_Exercise task_
Please count the lines in the material below that contain the word "time", and give only that number.

Dataset items
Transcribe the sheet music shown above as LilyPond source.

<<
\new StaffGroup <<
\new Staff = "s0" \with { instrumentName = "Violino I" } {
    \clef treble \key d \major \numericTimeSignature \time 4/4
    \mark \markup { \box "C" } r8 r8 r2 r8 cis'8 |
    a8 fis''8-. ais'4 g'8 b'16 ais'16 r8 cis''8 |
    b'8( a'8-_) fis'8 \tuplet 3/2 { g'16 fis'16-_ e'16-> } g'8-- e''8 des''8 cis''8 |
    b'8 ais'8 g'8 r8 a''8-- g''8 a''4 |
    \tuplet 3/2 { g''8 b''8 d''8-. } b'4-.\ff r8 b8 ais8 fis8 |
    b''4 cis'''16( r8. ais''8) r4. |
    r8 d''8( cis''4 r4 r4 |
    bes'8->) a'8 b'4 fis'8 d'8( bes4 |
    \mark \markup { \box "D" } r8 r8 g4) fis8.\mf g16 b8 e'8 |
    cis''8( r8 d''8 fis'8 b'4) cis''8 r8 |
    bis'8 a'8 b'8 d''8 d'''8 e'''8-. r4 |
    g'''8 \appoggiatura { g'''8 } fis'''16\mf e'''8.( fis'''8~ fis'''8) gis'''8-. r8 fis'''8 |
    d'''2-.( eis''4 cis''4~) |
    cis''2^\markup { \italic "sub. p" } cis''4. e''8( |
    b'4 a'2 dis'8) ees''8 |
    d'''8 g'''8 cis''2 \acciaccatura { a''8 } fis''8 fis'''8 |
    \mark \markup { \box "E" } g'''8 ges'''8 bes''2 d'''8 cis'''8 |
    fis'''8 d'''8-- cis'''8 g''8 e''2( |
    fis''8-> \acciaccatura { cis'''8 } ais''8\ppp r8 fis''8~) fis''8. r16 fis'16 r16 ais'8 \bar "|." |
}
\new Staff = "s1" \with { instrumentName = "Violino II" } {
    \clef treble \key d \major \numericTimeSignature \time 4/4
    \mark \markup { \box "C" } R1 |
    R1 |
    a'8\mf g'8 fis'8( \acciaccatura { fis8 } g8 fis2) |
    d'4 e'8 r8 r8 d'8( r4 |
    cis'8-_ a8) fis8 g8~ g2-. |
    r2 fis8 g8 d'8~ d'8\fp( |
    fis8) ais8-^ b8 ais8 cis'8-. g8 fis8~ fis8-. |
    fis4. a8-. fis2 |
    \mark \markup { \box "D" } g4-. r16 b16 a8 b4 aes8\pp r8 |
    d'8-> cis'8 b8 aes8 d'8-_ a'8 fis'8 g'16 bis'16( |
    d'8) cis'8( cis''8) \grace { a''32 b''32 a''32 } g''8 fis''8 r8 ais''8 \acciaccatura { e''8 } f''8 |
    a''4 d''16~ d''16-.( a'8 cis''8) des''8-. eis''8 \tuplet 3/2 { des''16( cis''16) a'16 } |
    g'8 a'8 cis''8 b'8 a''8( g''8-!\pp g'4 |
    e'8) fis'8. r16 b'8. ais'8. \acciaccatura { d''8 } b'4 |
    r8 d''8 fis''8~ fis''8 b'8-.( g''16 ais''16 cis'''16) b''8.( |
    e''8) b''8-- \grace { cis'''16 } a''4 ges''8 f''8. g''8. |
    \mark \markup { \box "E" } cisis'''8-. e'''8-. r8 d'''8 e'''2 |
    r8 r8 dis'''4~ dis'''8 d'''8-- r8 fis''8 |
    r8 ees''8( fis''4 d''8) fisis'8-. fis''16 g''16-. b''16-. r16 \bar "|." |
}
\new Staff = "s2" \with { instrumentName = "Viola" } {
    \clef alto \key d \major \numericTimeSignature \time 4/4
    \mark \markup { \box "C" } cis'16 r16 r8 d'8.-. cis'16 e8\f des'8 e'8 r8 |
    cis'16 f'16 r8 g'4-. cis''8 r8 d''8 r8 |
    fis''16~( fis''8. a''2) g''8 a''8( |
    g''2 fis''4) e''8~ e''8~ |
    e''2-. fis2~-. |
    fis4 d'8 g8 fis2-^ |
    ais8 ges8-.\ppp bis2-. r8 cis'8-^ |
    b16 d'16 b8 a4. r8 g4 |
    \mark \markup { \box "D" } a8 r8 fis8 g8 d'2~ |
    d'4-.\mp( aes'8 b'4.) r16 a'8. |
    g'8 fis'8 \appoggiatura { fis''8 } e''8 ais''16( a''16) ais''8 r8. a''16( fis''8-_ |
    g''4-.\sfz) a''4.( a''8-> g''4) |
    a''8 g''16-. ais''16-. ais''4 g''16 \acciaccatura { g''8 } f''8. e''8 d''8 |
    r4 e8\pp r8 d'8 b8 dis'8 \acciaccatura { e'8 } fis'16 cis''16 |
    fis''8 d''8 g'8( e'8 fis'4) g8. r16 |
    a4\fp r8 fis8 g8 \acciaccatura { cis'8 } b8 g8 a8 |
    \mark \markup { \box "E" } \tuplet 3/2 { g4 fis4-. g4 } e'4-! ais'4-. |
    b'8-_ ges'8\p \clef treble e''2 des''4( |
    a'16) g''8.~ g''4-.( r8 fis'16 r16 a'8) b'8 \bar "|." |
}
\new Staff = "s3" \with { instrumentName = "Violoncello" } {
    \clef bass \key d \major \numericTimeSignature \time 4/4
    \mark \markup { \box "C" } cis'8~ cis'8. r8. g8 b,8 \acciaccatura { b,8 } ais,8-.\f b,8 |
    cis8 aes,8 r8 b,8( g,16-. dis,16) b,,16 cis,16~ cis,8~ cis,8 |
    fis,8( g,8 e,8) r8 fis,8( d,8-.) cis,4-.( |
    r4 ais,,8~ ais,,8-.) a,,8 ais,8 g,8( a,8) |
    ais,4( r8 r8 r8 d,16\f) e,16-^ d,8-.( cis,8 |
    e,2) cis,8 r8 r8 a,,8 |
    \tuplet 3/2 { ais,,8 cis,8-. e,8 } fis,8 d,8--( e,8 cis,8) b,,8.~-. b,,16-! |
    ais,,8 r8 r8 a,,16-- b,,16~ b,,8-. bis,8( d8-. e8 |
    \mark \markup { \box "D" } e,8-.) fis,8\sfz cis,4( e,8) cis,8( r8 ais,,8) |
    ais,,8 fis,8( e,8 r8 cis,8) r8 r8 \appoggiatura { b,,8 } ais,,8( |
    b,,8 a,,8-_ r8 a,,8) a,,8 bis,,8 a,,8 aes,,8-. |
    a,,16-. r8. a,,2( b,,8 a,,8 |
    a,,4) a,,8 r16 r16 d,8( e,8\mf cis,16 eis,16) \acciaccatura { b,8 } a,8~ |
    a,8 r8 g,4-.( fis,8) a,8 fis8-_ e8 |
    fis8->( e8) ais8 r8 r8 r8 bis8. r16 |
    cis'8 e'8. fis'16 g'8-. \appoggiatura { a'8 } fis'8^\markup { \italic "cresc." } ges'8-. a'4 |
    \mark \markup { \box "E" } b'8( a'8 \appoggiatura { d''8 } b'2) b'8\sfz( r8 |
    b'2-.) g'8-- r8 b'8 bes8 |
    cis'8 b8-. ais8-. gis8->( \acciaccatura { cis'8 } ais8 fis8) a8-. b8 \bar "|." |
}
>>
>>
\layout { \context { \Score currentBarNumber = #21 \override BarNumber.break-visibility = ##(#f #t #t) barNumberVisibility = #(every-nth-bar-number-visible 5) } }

_Output below_
4